┏━━

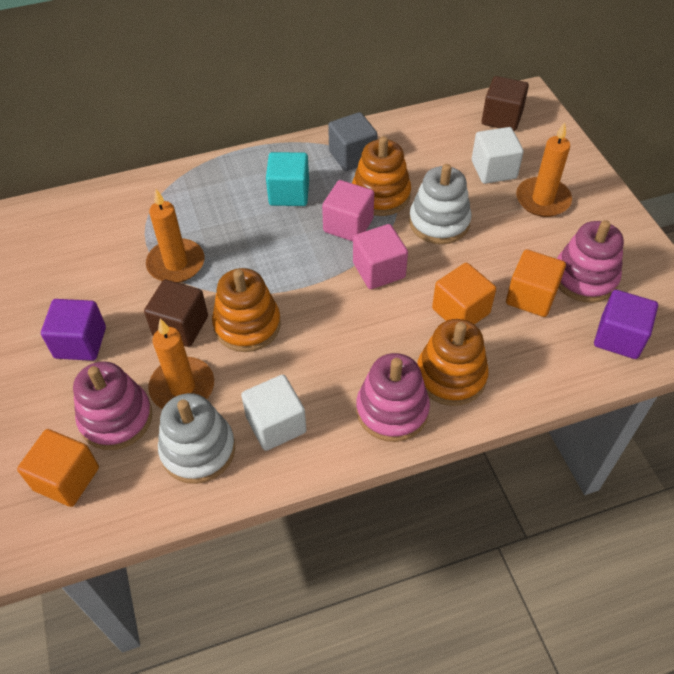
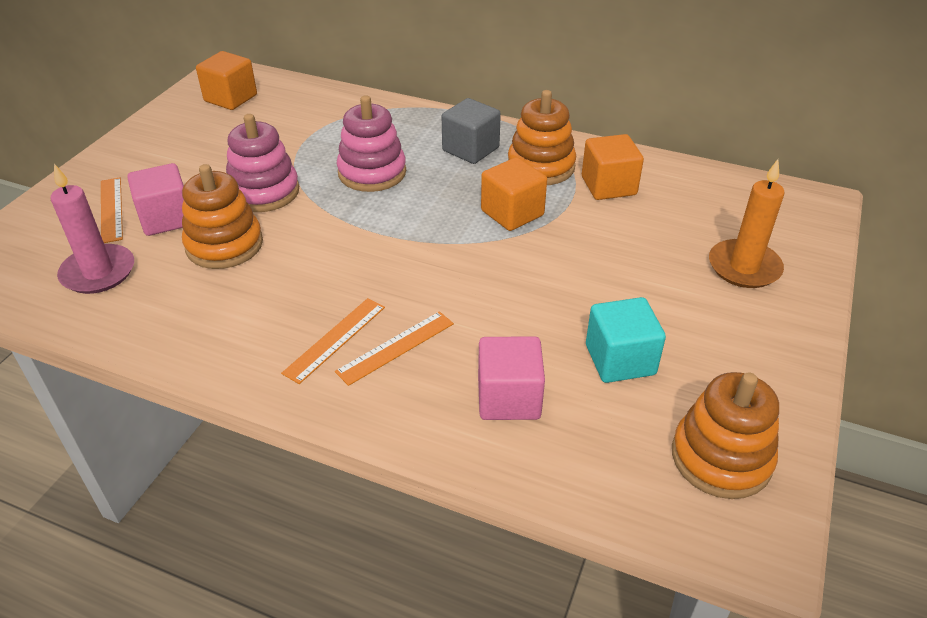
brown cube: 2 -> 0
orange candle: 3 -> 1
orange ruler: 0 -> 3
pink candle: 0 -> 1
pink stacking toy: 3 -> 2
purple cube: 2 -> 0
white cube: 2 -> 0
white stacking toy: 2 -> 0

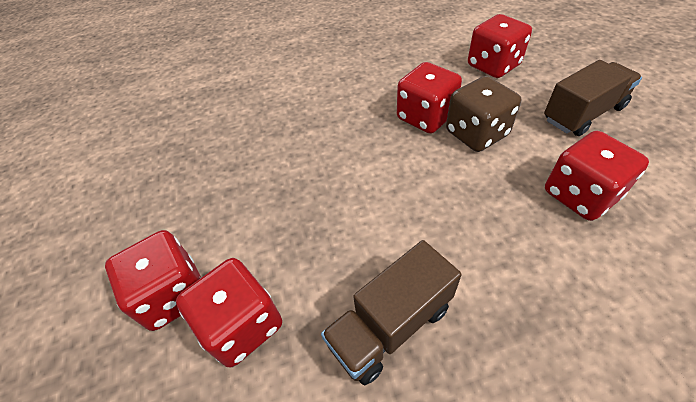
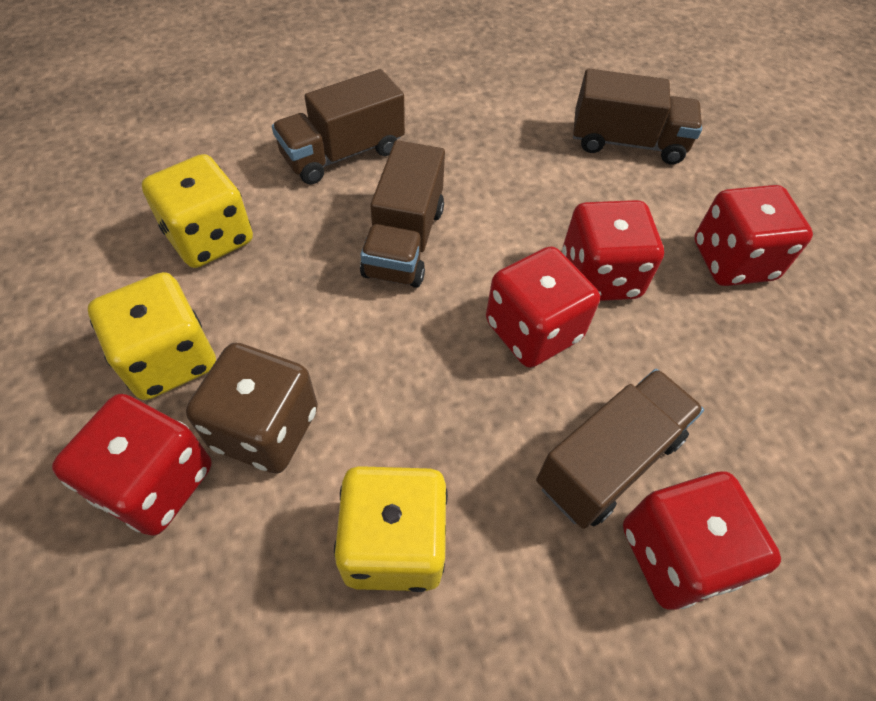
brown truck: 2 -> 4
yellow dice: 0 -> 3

┗━━

Activity: Filter the entries above down to the lines that contain the word "cube".

Completed task:
brown cube: 2 -> 0
purple cube: 2 -> 0
white cube: 2 -> 0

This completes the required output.